Task to carry out
Please output each entry exactly as it appears.

Spatial object tracking data

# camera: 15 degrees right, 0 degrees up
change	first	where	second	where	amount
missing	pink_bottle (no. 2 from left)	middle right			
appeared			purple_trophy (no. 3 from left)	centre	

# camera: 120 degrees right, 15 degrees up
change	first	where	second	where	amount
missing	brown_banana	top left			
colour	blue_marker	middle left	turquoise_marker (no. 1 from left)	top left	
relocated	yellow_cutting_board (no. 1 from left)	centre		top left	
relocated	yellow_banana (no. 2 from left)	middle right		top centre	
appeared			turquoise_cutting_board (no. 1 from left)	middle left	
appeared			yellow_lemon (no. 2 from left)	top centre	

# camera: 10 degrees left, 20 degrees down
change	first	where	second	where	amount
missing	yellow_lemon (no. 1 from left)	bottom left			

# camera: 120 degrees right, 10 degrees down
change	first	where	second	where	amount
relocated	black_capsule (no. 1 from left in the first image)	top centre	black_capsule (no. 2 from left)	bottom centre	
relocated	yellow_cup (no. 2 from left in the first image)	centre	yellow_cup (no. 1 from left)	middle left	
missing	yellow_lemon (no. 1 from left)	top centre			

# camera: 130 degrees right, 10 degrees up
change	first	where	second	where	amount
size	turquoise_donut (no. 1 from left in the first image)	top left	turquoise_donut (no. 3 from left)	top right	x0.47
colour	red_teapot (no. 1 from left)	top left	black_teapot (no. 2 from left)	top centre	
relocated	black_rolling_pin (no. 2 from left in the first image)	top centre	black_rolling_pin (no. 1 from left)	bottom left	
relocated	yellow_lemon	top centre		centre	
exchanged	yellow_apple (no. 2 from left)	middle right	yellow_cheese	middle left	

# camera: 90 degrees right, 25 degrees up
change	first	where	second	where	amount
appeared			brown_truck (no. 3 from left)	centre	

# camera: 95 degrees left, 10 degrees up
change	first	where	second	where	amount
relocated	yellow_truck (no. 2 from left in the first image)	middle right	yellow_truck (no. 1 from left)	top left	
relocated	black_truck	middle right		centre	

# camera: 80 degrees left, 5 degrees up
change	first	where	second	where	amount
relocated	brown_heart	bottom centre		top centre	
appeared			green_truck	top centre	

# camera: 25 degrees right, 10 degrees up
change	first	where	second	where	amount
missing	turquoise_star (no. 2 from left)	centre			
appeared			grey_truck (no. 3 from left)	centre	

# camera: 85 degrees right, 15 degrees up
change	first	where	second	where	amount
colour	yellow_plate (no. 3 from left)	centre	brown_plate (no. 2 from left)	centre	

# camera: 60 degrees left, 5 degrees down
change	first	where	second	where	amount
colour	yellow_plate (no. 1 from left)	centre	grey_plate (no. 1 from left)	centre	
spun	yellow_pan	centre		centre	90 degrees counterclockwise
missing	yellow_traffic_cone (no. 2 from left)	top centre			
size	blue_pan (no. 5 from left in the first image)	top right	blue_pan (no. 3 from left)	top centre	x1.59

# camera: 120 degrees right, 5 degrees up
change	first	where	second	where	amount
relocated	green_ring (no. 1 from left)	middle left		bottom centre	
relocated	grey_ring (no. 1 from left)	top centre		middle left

Written answer
# camera: 15 degrees right, 0 degrees up
change	first	where	second	where	amount
missing	pink_bottle (no. 2 from left)	middle right			
appeared			purple_trophy (no. 3 from left)	centre	

# camera: 120 degrees right, 15 degrees up
change	first	where	second	where	amount
missing	brown_banana	top left			
colour	blue_marker	middle left	turquoise_marker (no. 1 from left)	top left	
relocated	yellow_cutting_board (no. 1 from left)	centre		top left	
relocated	yellow_banana (no. 2 from left)	middle right		top centre	
appeared			turquoise_cutting_board (no. 1 from left)	middle left	
appeared			yellow_lemon (no. 2 from left)	top centre	

# camera: 10 degrees left, 20 degrees down
change	first	where	second	where	amount
missing	yellow_lemon (no. 1 from left)	bottom left			

# camera: 120 degrees right, 10 degrees down
change	first	where	second	where	amount
relocated	black_capsule (no. 1 from left in the first image)	top centre	black_capsule (no. 2 from left)	bottom centre	
relocated	yellow_cup (no. 2 from left in the first image)	centre	yellow_cup (no. 1 from left)	middle left	
missing	yellow_lemon (no. 1 from left)	top centre			

# camera: 130 degrees right, 10 degrees up
change	first	where	second	where	amount
size	turquoise_donut (no. 1 from left in the first image)	top left	turquoise_donut (no. 3 from left)	top right	x0.47
colour	red_teapot (no. 1 from left)	top left	black_teapot (no. 2 from left)	top centre	
relocated	black_rolling_pin (no. 2 from left in the first image)	top centre	black_rolling_pin (no. 1 from left)	bottom left	
relocated	yellow_lemon	top centre		centre	
exchanged	yellow_apple (no. 2 from left)	middle right	yellow_cheese	middle left	

# camera: 90 degrees right, 25 degrees up
change	first	where	second	where	amount
appeared			brown_truck (no. 3 from left)	centre	

# camera: 95 degrees left, 10 degrees up
change	first	where	second	where	amount
relocated	yellow_truck (no. 2 from left in the first image)	middle right	yellow_truck (no. 1 from left)	top left	
relocated	black_truck	middle right		centre	

# camera: 80 degrees left, 5 degrees up
change	first	where	second	where	amount
relocated	brown_heart	bottom centre		top centre	
appeared			green_truck	top centre	

# camera: 25 degrees right, 10 degrees up
change	first	where	second	where	amount
missing	turquoise_star (no. 2 from left)	centre			
appeared			grey_truck (no. 3 from left)	centre	

# camera: 85 degrees right, 15 degrees up
change	first	where	second	where	amount
colour	yellow_plate (no. 3 from left)	centre	brown_plate (no. 2 from left)	centre	

# camera: 60 degrees left, 5 degrees down
change	first	where	second	where	amount
colour	yellow_plate (no. 1 from left)	centre	grey_plate (no. 1 from left)	centre	
spun	yellow_pan	centre		centre	90 degrees counterclockwise
missing	yellow_traffic_cone (no. 2 from left)	top centre			
size	blue_pan (no. 5 from left in the first image)	top right	blue_pan (no. 3 from left)	top centre	x1.59

# camera: 120 degrees right, 5 degrees up
change	first	where	second	where	amount
relocated	green_ring (no. 1 from left)	middle left		bottom centre	
relocated	grey_ring (no. 1 from left)	top centre		middle left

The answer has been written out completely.